*** Opening of Records supplied ***

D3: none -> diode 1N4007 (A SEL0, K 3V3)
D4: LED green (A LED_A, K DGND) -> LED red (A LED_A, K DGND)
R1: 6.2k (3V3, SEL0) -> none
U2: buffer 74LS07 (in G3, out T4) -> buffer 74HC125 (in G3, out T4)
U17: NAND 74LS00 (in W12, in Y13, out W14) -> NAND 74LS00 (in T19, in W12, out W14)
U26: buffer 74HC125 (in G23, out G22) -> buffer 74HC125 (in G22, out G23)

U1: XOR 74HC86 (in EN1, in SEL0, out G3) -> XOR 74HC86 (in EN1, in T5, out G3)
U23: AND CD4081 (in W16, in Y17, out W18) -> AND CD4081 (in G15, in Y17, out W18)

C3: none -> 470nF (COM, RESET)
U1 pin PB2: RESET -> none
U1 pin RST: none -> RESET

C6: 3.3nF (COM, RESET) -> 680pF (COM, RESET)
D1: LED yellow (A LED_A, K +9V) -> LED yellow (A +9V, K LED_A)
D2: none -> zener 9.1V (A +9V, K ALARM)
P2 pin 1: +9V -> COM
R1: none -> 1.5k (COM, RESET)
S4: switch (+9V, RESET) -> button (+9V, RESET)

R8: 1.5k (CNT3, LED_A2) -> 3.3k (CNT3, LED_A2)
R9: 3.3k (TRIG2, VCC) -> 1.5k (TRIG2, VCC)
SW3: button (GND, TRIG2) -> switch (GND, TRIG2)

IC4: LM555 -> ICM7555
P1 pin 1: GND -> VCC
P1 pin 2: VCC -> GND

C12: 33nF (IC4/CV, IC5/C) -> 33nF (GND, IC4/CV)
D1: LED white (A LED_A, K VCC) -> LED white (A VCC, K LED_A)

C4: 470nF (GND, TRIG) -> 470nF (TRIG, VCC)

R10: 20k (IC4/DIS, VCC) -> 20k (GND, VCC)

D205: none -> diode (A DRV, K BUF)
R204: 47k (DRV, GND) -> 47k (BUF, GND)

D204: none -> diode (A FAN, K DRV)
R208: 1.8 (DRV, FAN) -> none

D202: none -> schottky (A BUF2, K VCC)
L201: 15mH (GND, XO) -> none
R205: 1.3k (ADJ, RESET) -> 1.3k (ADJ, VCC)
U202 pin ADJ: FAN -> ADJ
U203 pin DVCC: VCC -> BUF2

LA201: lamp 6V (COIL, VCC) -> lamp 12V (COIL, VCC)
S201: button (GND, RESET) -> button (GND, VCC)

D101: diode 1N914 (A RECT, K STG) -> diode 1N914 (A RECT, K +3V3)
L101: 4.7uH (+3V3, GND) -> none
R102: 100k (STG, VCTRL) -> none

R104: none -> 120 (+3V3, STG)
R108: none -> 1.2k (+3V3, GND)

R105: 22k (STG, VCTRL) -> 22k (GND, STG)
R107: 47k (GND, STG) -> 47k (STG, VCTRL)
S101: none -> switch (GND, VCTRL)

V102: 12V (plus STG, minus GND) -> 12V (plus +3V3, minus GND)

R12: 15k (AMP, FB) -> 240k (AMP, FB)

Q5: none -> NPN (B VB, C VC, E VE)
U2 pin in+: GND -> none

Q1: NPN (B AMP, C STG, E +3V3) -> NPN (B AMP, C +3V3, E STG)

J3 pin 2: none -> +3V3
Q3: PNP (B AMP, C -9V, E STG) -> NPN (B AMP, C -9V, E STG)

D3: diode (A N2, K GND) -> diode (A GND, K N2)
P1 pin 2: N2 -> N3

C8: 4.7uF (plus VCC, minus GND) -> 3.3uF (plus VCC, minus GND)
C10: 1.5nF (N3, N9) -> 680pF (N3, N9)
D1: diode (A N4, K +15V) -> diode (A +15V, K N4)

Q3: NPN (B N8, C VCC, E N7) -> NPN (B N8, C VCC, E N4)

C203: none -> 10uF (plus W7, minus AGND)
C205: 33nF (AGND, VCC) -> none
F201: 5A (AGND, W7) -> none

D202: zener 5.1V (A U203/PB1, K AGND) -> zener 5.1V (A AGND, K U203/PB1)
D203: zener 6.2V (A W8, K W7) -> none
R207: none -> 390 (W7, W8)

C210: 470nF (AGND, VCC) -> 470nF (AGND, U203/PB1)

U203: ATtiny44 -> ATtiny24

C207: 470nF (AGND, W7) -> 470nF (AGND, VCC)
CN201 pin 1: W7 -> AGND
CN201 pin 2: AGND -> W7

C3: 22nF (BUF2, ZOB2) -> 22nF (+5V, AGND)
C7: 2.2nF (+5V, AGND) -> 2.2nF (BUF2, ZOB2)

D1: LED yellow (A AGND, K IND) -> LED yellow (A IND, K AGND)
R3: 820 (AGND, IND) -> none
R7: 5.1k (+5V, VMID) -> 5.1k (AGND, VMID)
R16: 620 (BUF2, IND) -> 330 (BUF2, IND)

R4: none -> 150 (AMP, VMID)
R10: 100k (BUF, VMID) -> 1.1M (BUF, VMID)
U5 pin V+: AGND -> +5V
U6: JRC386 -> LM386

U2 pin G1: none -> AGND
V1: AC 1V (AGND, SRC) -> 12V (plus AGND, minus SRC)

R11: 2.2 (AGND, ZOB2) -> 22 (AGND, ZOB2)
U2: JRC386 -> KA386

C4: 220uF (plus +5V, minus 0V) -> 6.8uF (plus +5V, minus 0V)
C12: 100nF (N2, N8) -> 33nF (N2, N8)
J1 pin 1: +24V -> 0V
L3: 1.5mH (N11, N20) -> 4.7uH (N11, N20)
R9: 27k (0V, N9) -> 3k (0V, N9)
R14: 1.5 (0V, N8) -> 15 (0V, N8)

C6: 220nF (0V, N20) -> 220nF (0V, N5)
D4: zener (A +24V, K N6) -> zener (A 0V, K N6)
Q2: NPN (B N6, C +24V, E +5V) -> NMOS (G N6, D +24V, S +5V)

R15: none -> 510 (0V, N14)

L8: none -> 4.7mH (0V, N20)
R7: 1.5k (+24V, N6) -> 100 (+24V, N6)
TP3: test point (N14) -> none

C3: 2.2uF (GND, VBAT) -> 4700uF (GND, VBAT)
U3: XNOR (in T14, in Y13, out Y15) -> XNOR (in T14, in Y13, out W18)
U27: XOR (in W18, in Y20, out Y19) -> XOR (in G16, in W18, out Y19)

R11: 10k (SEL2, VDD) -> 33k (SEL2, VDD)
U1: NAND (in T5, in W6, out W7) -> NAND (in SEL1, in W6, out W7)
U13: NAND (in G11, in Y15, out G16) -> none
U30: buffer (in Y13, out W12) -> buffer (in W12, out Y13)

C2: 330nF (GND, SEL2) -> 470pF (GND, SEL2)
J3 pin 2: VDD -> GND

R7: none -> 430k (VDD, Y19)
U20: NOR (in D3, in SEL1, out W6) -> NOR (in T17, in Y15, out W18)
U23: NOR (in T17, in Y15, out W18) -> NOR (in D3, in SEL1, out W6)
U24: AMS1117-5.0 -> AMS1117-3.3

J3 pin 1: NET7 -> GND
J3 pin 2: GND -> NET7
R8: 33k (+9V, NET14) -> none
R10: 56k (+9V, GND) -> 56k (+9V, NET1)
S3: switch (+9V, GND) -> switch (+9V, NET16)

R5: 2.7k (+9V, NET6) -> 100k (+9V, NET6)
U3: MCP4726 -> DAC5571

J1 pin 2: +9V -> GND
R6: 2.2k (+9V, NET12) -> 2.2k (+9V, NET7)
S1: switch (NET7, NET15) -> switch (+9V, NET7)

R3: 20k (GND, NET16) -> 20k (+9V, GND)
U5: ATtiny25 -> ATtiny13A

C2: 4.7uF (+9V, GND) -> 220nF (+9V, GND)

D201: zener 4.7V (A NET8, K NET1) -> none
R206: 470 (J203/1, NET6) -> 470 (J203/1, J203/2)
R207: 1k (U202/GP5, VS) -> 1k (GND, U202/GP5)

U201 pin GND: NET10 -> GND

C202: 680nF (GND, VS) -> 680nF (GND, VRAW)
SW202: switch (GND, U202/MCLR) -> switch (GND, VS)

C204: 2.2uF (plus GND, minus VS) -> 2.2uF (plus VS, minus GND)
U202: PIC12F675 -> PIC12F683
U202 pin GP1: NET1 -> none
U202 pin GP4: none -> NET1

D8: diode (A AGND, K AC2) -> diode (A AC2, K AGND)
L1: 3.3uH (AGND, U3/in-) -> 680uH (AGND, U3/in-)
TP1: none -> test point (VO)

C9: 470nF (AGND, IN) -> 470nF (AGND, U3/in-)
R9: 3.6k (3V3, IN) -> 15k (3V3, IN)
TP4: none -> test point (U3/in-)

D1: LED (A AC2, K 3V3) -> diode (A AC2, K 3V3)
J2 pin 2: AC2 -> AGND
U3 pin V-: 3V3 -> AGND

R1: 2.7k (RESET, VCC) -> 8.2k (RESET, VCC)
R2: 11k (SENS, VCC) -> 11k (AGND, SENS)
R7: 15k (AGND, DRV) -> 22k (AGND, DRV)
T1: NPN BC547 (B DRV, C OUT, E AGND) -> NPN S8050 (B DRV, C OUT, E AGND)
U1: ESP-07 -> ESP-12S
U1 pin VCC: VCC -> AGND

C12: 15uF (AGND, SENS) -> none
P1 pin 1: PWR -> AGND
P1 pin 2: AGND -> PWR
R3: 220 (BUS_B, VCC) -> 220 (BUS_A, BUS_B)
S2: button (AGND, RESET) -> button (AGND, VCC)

*** Close of Records supplied ***

# Instructions to follow
Each line from the one holding "P1 pin 2: AGND -> PWR" to the end of the data above goes into the answer exactly as written, and no other line does.

# Your response
P1 pin 2: AGND -> PWR
R3: 220 (BUS_B, VCC) -> 220 (BUS_A, BUS_B)
S2: button (AGND, RESET) -> button (AGND, VCC)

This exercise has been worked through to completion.